§ Prompt
No pictures go into the copy. Write out exactly the lines below from the one containing "building: none -> [464,285,651,428]" through the one containing "building: none -> [253,95,295,194]".

§ Recorded data
◇ ◇ ◇ ◇ ◇

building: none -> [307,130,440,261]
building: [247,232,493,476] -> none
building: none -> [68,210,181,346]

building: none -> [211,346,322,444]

◇ ◇ ◇ ◇ ◇

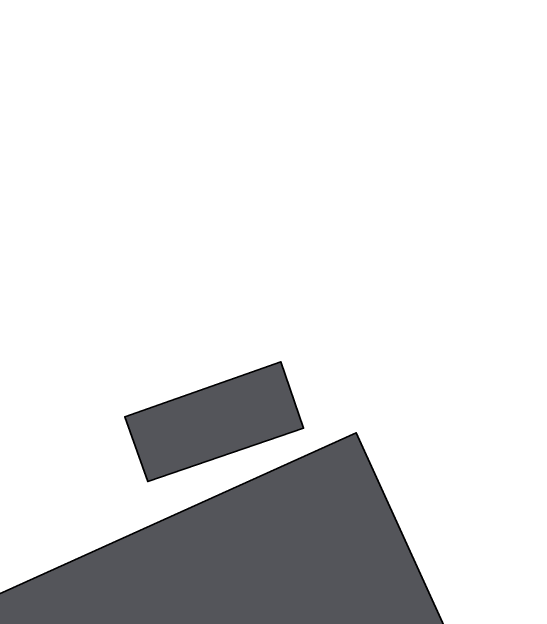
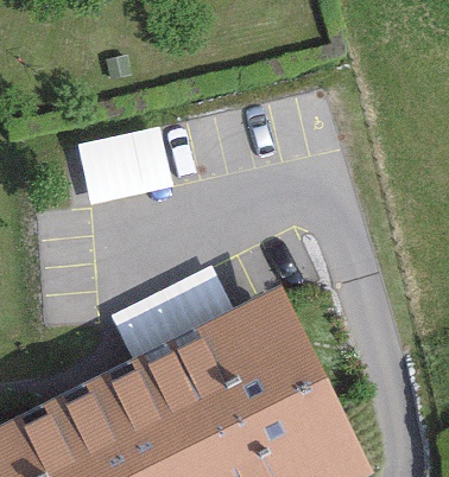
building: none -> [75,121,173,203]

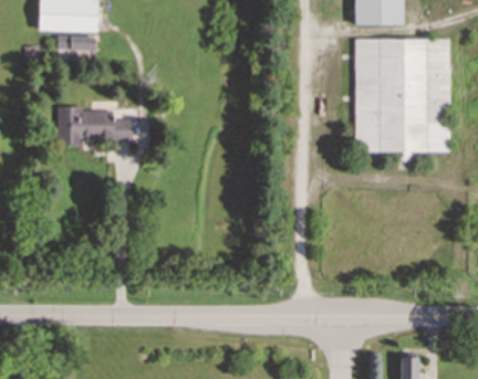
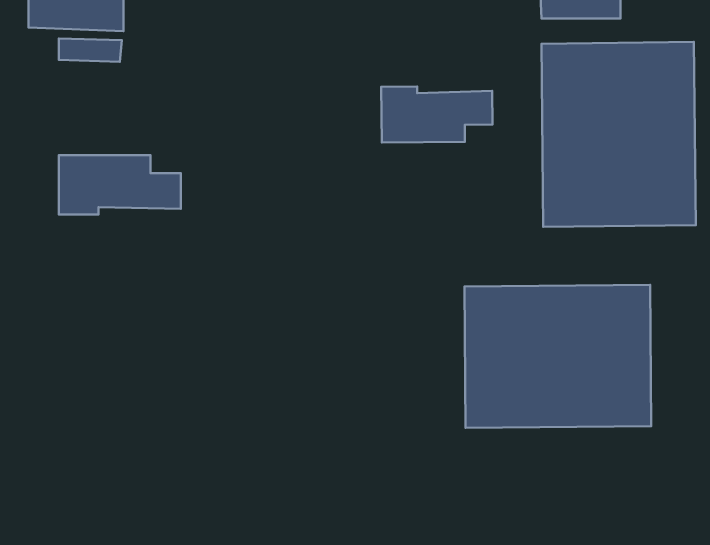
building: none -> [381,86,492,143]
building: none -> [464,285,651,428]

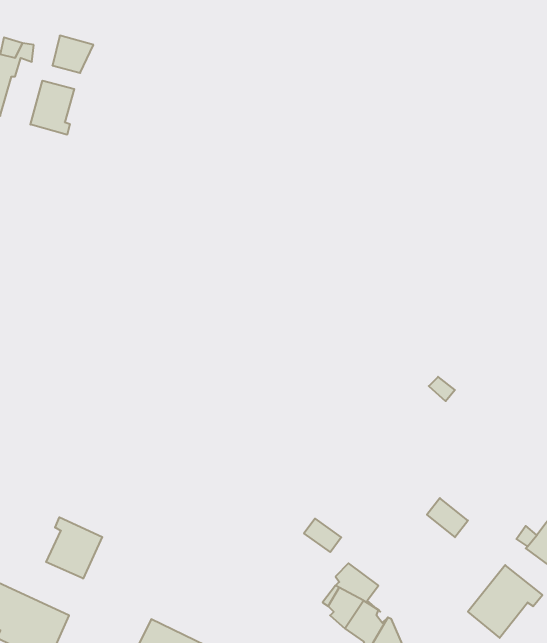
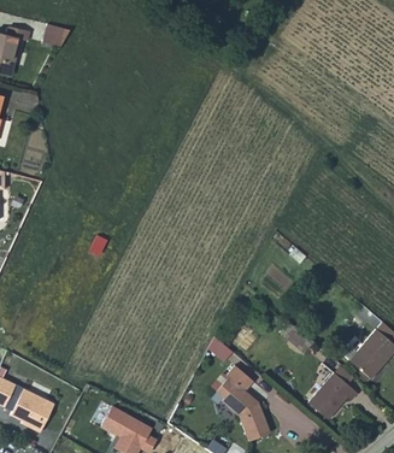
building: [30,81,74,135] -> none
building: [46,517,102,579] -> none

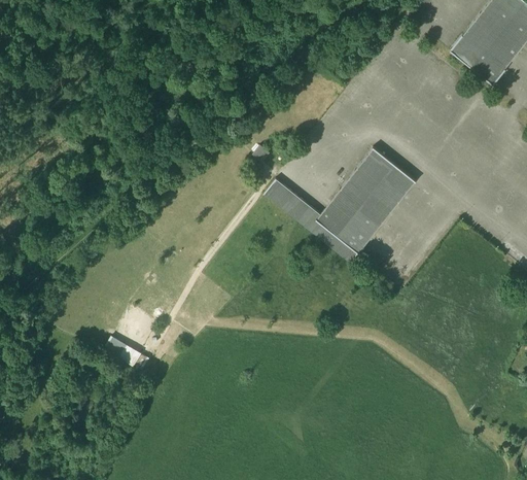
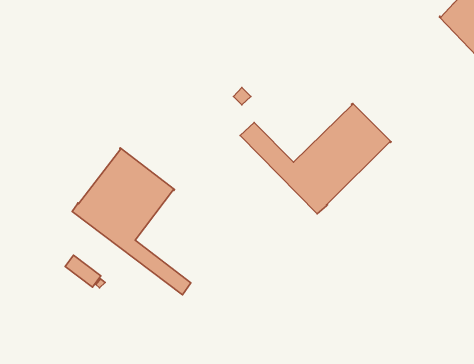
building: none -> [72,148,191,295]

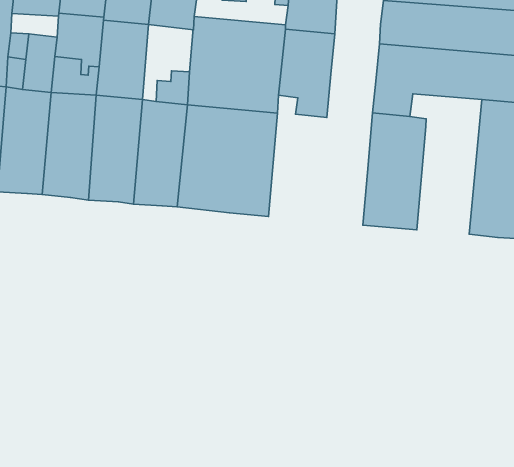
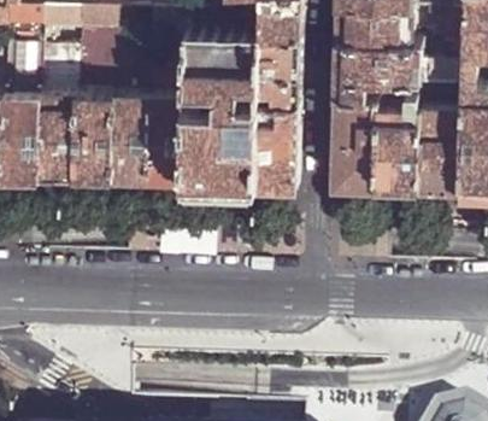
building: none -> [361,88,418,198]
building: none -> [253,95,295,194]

◇ ◇ ◇ ◇ ◇

§ Exercise output
building: none -> [464,285,651,428]

building: [30,81,74,135] -> none
building: [46,517,102,579] -> none

building: none -> [72,148,191,295]

building: none -> [361,88,418,198]
building: none -> [253,95,295,194]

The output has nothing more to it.